<<<<
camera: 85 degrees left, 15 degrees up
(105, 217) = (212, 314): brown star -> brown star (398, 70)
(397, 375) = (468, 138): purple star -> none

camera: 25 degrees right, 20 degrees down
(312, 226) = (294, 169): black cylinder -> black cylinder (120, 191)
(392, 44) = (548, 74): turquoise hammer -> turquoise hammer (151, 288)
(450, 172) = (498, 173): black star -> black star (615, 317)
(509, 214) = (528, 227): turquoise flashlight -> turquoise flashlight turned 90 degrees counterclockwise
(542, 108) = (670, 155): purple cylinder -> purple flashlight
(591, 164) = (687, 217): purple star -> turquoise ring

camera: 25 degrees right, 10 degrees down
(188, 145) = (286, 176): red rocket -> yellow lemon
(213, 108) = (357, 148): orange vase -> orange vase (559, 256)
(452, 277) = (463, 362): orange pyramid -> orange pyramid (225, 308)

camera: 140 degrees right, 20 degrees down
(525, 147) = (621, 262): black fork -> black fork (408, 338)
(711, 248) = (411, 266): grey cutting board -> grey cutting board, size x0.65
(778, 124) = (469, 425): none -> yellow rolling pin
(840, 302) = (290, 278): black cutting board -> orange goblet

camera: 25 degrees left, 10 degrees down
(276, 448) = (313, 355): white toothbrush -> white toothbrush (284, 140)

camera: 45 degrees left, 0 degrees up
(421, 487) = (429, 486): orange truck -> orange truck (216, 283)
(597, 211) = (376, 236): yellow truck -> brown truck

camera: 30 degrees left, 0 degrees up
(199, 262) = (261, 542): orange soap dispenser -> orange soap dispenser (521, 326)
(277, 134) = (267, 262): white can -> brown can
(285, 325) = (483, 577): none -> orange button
>>>>
- WHAT NEEDS TO BE DONE -
Using the records above, set down exactly the lines from the one with "camera: 25 degrees right, 20 degrees down" through the one with "(213, 108) = (357, 148): orange", inclusive, and nothing more.

- SOLUTION TO THIS TASK -
camera: 25 degrees right, 20 degrees down
(312, 226) = (294, 169): black cylinder -> black cylinder (120, 191)
(392, 44) = (548, 74): turquoise hammer -> turquoise hammer (151, 288)
(450, 172) = (498, 173): black star -> black star (615, 317)
(509, 214) = (528, 227): turquoise flashlight -> turquoise flashlight turned 90 degrees counterclockwise
(542, 108) = (670, 155): purple cylinder -> purple flashlight
(591, 164) = (687, 217): purple star -> turquoise ring

camera: 25 degrees right, 10 degrees down
(188, 145) = (286, 176): red rocket -> yellow lemon
(213, 108) = (357, 148): orange vase -> orange vase (559, 256)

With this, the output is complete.